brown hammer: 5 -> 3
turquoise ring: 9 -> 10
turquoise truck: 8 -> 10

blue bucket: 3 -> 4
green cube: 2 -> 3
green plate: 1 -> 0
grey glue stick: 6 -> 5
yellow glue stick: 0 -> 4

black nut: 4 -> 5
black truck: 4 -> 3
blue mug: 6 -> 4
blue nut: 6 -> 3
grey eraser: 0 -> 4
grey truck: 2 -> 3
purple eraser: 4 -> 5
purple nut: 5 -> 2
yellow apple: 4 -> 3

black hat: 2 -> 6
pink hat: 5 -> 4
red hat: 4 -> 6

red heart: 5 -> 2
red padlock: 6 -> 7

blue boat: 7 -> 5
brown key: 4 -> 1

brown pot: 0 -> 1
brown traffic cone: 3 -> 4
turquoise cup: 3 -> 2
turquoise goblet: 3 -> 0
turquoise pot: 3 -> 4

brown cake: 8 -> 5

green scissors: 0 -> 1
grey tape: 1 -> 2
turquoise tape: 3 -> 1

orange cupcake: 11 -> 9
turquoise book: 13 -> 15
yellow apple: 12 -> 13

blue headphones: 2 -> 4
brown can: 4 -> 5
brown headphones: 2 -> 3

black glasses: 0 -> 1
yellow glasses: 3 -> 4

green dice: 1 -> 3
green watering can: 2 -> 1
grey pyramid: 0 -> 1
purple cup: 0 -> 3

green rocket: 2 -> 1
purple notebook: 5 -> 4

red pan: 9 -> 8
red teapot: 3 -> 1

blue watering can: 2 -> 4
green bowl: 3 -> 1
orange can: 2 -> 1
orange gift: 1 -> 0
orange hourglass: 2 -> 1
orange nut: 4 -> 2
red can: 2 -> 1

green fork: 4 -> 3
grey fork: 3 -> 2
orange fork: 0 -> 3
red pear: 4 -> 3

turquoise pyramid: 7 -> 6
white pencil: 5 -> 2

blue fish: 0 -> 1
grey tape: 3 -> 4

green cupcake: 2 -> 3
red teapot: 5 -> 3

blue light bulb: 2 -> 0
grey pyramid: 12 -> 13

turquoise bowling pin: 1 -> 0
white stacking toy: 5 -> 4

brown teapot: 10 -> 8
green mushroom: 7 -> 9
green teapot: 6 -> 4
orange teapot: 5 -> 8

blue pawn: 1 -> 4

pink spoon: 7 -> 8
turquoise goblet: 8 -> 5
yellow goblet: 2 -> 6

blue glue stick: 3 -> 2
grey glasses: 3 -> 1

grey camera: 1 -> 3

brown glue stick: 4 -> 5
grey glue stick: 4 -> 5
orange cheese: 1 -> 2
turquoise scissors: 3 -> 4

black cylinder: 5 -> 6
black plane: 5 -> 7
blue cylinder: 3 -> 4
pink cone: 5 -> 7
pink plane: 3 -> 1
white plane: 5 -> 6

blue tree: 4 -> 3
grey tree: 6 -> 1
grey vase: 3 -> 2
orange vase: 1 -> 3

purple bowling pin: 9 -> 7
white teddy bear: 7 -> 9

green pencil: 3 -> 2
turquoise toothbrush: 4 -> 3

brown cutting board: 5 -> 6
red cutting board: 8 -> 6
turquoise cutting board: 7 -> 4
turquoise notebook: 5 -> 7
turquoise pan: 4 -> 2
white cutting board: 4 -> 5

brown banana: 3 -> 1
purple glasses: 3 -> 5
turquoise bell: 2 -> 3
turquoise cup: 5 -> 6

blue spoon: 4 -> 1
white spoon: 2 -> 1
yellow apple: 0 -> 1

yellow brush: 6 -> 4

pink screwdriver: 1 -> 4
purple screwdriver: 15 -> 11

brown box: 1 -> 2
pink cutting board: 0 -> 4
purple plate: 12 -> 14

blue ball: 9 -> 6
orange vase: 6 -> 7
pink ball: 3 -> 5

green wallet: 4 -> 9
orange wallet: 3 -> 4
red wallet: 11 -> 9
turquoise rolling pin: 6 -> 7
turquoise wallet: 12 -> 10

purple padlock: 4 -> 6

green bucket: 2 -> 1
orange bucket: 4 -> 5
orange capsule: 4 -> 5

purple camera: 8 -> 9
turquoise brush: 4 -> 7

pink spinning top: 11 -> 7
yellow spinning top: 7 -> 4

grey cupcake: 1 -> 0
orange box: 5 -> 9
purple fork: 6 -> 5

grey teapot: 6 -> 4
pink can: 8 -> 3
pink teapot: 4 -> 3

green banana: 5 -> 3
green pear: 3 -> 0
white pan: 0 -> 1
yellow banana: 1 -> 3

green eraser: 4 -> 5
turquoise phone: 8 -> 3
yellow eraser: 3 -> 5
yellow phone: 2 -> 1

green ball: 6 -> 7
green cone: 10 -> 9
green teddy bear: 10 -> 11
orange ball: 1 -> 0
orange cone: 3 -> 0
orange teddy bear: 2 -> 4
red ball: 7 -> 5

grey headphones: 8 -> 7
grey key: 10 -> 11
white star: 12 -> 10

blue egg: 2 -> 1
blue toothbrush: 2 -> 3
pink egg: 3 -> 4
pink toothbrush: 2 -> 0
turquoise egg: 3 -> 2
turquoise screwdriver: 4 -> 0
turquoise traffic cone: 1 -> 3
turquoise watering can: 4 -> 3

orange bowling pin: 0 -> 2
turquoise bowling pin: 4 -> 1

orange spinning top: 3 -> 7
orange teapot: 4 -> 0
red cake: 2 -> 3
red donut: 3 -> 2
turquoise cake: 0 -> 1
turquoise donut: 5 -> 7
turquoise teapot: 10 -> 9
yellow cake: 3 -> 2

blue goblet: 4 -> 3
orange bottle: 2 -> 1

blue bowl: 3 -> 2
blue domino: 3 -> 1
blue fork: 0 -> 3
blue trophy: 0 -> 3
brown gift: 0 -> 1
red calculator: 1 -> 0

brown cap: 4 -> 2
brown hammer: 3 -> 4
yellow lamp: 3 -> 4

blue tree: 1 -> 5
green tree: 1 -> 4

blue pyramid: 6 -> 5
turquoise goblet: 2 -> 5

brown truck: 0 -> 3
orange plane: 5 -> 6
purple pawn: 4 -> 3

__________

▶ About this task:
Start with the first line of the data and print every line exactly. The line containing "red teapot: 5 -> 3" is the last one to include.

▶ Solution:
brown hammer: 5 -> 3
turquoise ring: 9 -> 10
turquoise truck: 8 -> 10

blue bucket: 3 -> 4
green cube: 2 -> 3
green plate: 1 -> 0
grey glue stick: 6 -> 5
yellow glue stick: 0 -> 4

black nut: 4 -> 5
black truck: 4 -> 3
blue mug: 6 -> 4
blue nut: 6 -> 3
grey eraser: 0 -> 4
grey truck: 2 -> 3
purple eraser: 4 -> 5
purple nut: 5 -> 2
yellow apple: 4 -> 3

black hat: 2 -> 6
pink hat: 5 -> 4
red hat: 4 -> 6

red heart: 5 -> 2
red padlock: 6 -> 7

blue boat: 7 -> 5
brown key: 4 -> 1

brown pot: 0 -> 1
brown traffic cone: 3 -> 4
turquoise cup: 3 -> 2
turquoise goblet: 3 -> 0
turquoise pot: 3 -> 4

brown cake: 8 -> 5

green scissors: 0 -> 1
grey tape: 1 -> 2
turquoise tape: 3 -> 1

orange cupcake: 11 -> 9
turquoise book: 13 -> 15
yellow apple: 12 -> 13

blue headphones: 2 -> 4
brown can: 4 -> 5
brown headphones: 2 -> 3

black glasses: 0 -> 1
yellow glasses: 3 -> 4

green dice: 1 -> 3
green watering can: 2 -> 1
grey pyramid: 0 -> 1
purple cup: 0 -> 3

green rocket: 2 -> 1
purple notebook: 5 -> 4

red pan: 9 -> 8
red teapot: 3 -> 1

blue watering can: 2 -> 4
green bowl: 3 -> 1
orange can: 2 -> 1
orange gift: 1 -> 0
orange hourglass: 2 -> 1
orange nut: 4 -> 2
red can: 2 -> 1

green fork: 4 -> 3
grey fork: 3 -> 2
orange fork: 0 -> 3
red pear: 4 -> 3

turquoise pyramid: 7 -> 6
white pencil: 5 -> 2

blue fish: 0 -> 1
grey tape: 3 -> 4

green cupcake: 2 -> 3
red teapot: 5 -> 3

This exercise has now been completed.